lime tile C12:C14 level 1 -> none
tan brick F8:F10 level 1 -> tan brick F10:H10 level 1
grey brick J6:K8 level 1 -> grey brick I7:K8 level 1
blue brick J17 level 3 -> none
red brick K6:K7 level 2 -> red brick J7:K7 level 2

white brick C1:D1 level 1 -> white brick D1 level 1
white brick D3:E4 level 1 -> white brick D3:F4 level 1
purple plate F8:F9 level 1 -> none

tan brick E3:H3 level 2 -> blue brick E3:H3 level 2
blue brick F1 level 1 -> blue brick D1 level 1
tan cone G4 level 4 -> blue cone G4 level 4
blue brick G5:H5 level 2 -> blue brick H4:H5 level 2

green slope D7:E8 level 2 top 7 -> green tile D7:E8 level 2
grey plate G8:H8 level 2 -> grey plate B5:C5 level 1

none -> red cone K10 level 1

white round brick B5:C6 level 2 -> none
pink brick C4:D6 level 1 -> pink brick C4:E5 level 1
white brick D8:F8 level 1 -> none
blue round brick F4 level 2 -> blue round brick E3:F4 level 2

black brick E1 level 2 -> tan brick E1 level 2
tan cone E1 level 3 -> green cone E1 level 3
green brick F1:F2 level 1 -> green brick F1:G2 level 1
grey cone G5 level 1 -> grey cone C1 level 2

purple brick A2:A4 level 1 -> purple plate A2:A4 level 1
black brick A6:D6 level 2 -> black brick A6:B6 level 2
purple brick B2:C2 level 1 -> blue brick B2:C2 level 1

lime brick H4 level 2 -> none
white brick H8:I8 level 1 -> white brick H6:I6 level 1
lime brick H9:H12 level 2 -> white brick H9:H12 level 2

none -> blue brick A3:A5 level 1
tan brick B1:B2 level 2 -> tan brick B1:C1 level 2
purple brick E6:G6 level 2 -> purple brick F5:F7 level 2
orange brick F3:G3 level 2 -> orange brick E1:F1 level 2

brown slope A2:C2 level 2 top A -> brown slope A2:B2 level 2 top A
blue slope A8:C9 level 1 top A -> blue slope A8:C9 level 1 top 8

----

Activity -
Copy, please, every line from the start of the entries down to the line that holds "pink brick C4:D6", with both of those lines included and no others.

Solution for this exercise -
lime tile C12:C14 level 1 -> none
tan brick F8:F10 level 1 -> tan brick F10:H10 level 1
grey brick J6:K8 level 1 -> grey brick I7:K8 level 1
blue brick J17 level 3 -> none
red brick K6:K7 level 2 -> red brick J7:K7 level 2

white brick C1:D1 level 1 -> white brick D1 level 1
white brick D3:E4 level 1 -> white brick D3:F4 level 1
purple plate F8:F9 level 1 -> none

tan brick E3:H3 level 2 -> blue brick E3:H3 level 2
blue brick F1 level 1 -> blue brick D1 level 1
tan cone G4 level 4 -> blue cone G4 level 4
blue brick G5:H5 level 2 -> blue brick H4:H5 level 2

green slope D7:E8 level 2 top 7 -> green tile D7:E8 level 2
grey plate G8:H8 level 2 -> grey plate B5:C5 level 1

none -> red cone K10 level 1

white round brick B5:C6 level 2 -> none
pink brick C4:D6 level 1 -> pink brick C4:E5 level 1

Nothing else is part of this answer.